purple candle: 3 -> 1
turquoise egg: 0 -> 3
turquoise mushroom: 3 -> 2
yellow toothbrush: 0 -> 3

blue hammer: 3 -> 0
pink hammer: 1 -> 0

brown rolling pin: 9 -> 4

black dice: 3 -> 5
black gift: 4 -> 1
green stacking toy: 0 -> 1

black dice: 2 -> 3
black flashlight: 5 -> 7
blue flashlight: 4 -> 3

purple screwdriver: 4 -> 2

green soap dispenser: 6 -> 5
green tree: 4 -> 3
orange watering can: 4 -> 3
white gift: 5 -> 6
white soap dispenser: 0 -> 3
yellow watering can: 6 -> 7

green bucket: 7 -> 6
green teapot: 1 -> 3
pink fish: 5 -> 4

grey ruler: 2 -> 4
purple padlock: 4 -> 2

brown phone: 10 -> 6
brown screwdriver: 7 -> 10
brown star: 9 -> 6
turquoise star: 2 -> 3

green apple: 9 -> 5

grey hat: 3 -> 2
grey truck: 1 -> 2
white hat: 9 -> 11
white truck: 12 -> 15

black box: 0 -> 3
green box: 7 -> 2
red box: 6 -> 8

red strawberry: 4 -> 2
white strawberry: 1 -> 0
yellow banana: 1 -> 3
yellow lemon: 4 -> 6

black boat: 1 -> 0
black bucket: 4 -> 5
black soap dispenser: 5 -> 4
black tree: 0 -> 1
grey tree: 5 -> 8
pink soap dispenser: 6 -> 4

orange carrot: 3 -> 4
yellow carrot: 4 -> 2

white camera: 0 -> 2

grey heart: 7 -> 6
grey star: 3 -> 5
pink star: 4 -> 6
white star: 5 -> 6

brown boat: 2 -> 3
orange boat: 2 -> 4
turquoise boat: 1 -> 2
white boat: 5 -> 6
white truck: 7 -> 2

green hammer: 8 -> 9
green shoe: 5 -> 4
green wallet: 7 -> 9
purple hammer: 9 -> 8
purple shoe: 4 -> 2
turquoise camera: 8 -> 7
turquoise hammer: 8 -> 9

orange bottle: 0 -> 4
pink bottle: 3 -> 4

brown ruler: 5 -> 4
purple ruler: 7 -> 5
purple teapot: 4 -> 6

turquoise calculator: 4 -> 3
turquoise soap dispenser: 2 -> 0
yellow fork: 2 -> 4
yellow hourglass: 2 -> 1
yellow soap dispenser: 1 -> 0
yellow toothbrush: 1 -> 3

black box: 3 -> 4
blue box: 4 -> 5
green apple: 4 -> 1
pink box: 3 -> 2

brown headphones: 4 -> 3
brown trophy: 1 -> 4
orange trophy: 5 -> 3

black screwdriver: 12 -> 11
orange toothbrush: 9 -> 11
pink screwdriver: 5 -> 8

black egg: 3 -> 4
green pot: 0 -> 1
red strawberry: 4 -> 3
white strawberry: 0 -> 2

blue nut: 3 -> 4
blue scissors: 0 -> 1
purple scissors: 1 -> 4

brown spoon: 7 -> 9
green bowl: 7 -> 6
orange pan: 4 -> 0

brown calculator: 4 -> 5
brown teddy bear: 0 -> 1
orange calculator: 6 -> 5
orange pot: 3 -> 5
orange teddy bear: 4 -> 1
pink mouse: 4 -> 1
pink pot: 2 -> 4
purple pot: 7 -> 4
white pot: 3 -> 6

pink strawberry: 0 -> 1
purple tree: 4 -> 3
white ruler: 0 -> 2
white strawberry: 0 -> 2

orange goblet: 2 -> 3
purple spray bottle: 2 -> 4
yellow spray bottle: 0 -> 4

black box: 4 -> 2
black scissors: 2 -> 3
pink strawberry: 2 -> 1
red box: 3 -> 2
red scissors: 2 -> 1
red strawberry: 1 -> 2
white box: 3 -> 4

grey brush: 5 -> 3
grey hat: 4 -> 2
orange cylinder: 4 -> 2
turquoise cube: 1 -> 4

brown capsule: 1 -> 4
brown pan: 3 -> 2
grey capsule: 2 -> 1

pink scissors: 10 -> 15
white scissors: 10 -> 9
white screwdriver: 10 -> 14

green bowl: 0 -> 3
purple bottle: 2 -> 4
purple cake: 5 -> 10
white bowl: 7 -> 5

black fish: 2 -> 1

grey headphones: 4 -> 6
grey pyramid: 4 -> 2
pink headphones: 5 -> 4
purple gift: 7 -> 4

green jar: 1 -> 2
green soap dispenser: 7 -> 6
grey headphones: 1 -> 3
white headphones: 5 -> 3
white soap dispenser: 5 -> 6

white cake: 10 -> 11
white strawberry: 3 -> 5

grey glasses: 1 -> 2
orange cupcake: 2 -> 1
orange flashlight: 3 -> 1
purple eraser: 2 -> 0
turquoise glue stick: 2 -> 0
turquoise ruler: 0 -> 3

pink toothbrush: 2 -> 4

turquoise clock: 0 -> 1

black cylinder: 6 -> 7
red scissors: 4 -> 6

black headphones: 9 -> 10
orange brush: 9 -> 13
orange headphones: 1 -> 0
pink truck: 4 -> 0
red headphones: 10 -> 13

****************

#### Work item:
Could you reproduce every line of the listing exactly?

#### Answer:
purple candle: 3 -> 1
turquoise egg: 0 -> 3
turquoise mushroom: 3 -> 2
yellow toothbrush: 0 -> 3

blue hammer: 3 -> 0
pink hammer: 1 -> 0

brown rolling pin: 9 -> 4

black dice: 3 -> 5
black gift: 4 -> 1
green stacking toy: 0 -> 1

black dice: 2 -> 3
black flashlight: 5 -> 7
blue flashlight: 4 -> 3

purple screwdriver: 4 -> 2

green soap dispenser: 6 -> 5
green tree: 4 -> 3
orange watering can: 4 -> 3
white gift: 5 -> 6
white soap dispenser: 0 -> 3
yellow watering can: 6 -> 7

green bucket: 7 -> 6
green teapot: 1 -> 3
pink fish: 5 -> 4

grey ruler: 2 -> 4
purple padlock: 4 -> 2

brown phone: 10 -> 6
brown screwdriver: 7 -> 10
brown star: 9 -> 6
turquoise star: 2 -> 3

green apple: 9 -> 5

grey hat: 3 -> 2
grey truck: 1 -> 2
white hat: 9 -> 11
white truck: 12 -> 15

black box: 0 -> 3
green box: 7 -> 2
red box: 6 -> 8

red strawberry: 4 -> 2
white strawberry: 1 -> 0
yellow banana: 1 -> 3
yellow lemon: 4 -> 6

black boat: 1 -> 0
black bucket: 4 -> 5
black soap dispenser: 5 -> 4
black tree: 0 -> 1
grey tree: 5 -> 8
pink soap dispenser: 6 -> 4

orange carrot: 3 -> 4
yellow carrot: 4 -> 2

white camera: 0 -> 2

grey heart: 7 -> 6
grey star: 3 -> 5
pink star: 4 -> 6
white star: 5 -> 6

brown boat: 2 -> 3
orange boat: 2 -> 4
turquoise boat: 1 -> 2
white boat: 5 -> 6
white truck: 7 -> 2

green hammer: 8 -> 9
green shoe: 5 -> 4
green wallet: 7 -> 9
purple hammer: 9 -> 8
purple shoe: 4 -> 2
turquoise camera: 8 -> 7
turquoise hammer: 8 -> 9

orange bottle: 0 -> 4
pink bottle: 3 -> 4

brown ruler: 5 -> 4
purple ruler: 7 -> 5
purple teapot: 4 -> 6

turquoise calculator: 4 -> 3
turquoise soap dispenser: 2 -> 0
yellow fork: 2 -> 4
yellow hourglass: 2 -> 1
yellow soap dispenser: 1 -> 0
yellow toothbrush: 1 -> 3

black box: 3 -> 4
blue box: 4 -> 5
green apple: 4 -> 1
pink box: 3 -> 2

brown headphones: 4 -> 3
brown trophy: 1 -> 4
orange trophy: 5 -> 3

black screwdriver: 12 -> 11
orange toothbrush: 9 -> 11
pink screwdriver: 5 -> 8

black egg: 3 -> 4
green pot: 0 -> 1
red strawberry: 4 -> 3
white strawberry: 0 -> 2

blue nut: 3 -> 4
blue scissors: 0 -> 1
purple scissors: 1 -> 4

brown spoon: 7 -> 9
green bowl: 7 -> 6
orange pan: 4 -> 0

brown calculator: 4 -> 5
brown teddy bear: 0 -> 1
orange calculator: 6 -> 5
orange pot: 3 -> 5
orange teddy bear: 4 -> 1
pink mouse: 4 -> 1
pink pot: 2 -> 4
purple pot: 7 -> 4
white pot: 3 -> 6

pink strawberry: 0 -> 1
purple tree: 4 -> 3
white ruler: 0 -> 2
white strawberry: 0 -> 2

orange goblet: 2 -> 3
purple spray bottle: 2 -> 4
yellow spray bottle: 0 -> 4

black box: 4 -> 2
black scissors: 2 -> 3
pink strawberry: 2 -> 1
red box: 3 -> 2
red scissors: 2 -> 1
red strawberry: 1 -> 2
white box: 3 -> 4

grey brush: 5 -> 3
grey hat: 4 -> 2
orange cylinder: 4 -> 2
turquoise cube: 1 -> 4

brown capsule: 1 -> 4
brown pan: 3 -> 2
grey capsule: 2 -> 1

pink scissors: 10 -> 15
white scissors: 10 -> 9
white screwdriver: 10 -> 14

green bowl: 0 -> 3
purple bottle: 2 -> 4
purple cake: 5 -> 10
white bowl: 7 -> 5

black fish: 2 -> 1

grey headphones: 4 -> 6
grey pyramid: 4 -> 2
pink headphones: 5 -> 4
purple gift: 7 -> 4

green jar: 1 -> 2
green soap dispenser: 7 -> 6
grey headphones: 1 -> 3
white headphones: 5 -> 3
white soap dispenser: 5 -> 6

white cake: 10 -> 11
white strawberry: 3 -> 5

grey glasses: 1 -> 2
orange cupcake: 2 -> 1
orange flashlight: 3 -> 1
purple eraser: 2 -> 0
turquoise glue stick: 2 -> 0
turquoise ruler: 0 -> 3

pink toothbrush: 2 -> 4

turquoise clock: 0 -> 1

black cylinder: 6 -> 7
red scissors: 4 -> 6

black headphones: 9 -> 10
orange brush: 9 -> 13
orange headphones: 1 -> 0
pink truck: 4 -> 0
red headphones: 10 -> 13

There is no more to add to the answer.